======== Given data
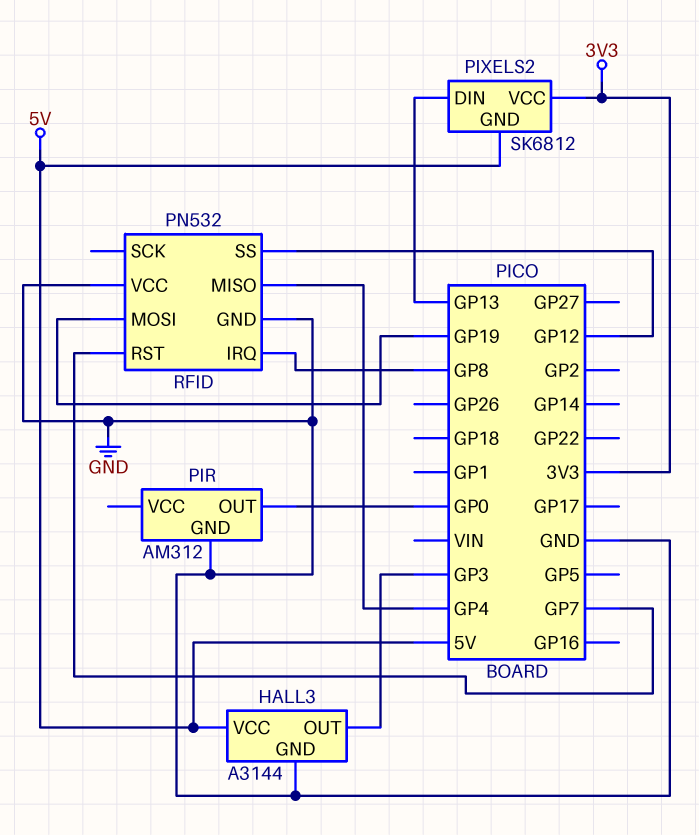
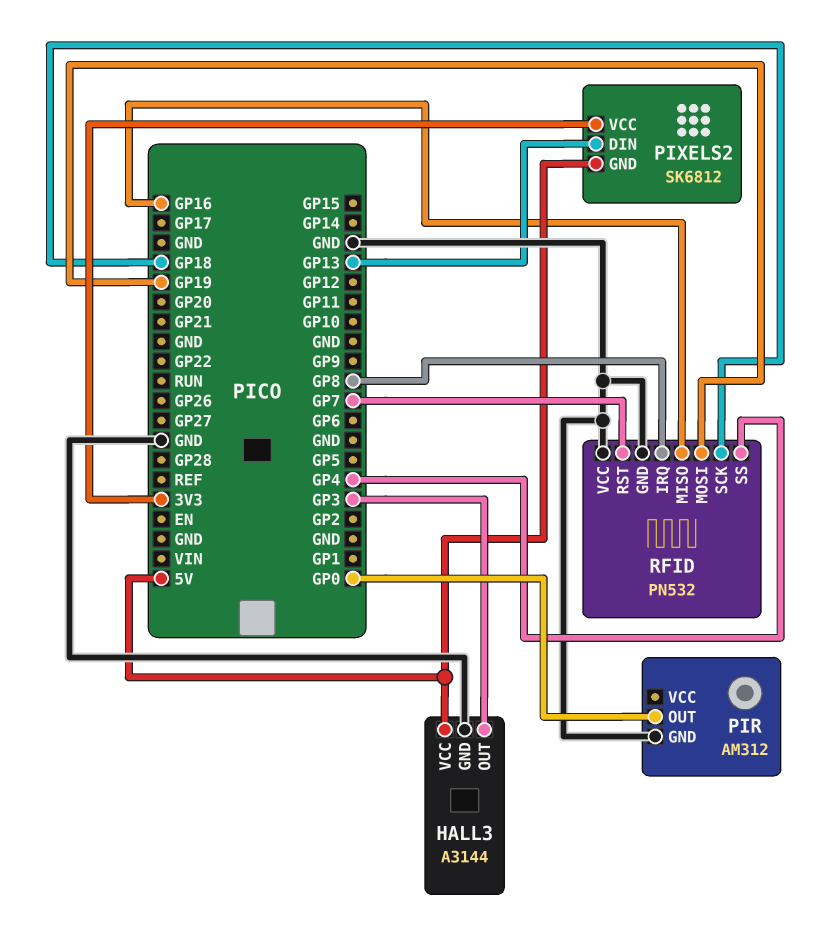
RFID pin MISO: GP4 -> GP16
RFID pin SCK: none -> GP18
RFID pin SS: GP12 -> GP4

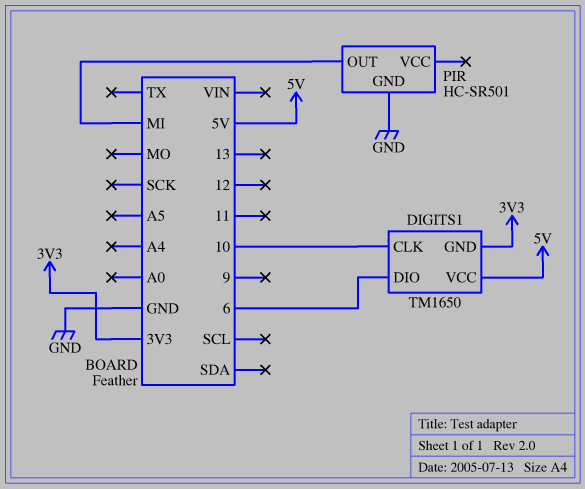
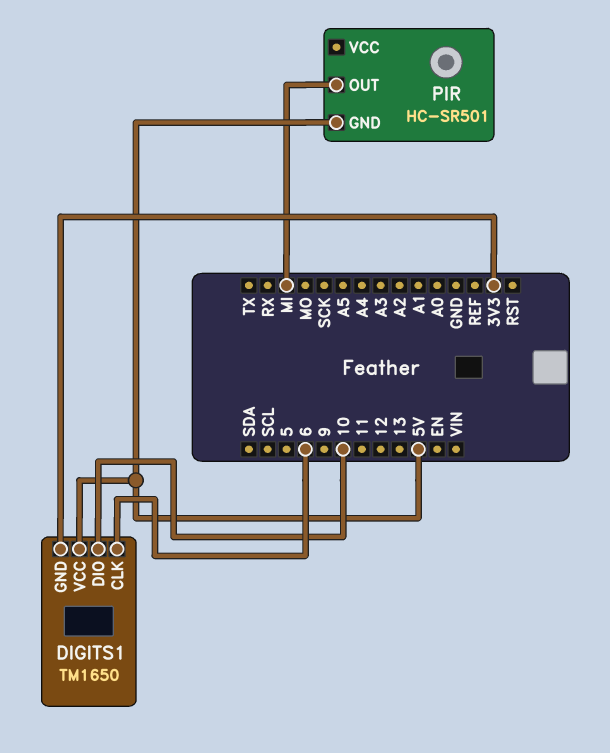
DIGITS1 pin CLK: 10 -> 6
DIGITS1 pin DIO: 6 -> 10
PIR pin GND: GND -> 5V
================
Instructions for the task - Show all lines from the data that contain "RFID".

Solved problem -
RFID pin MISO: GP4 -> GP16
RFID pin SCK: none -> GP18
RFID pin SS: GP12 -> GP4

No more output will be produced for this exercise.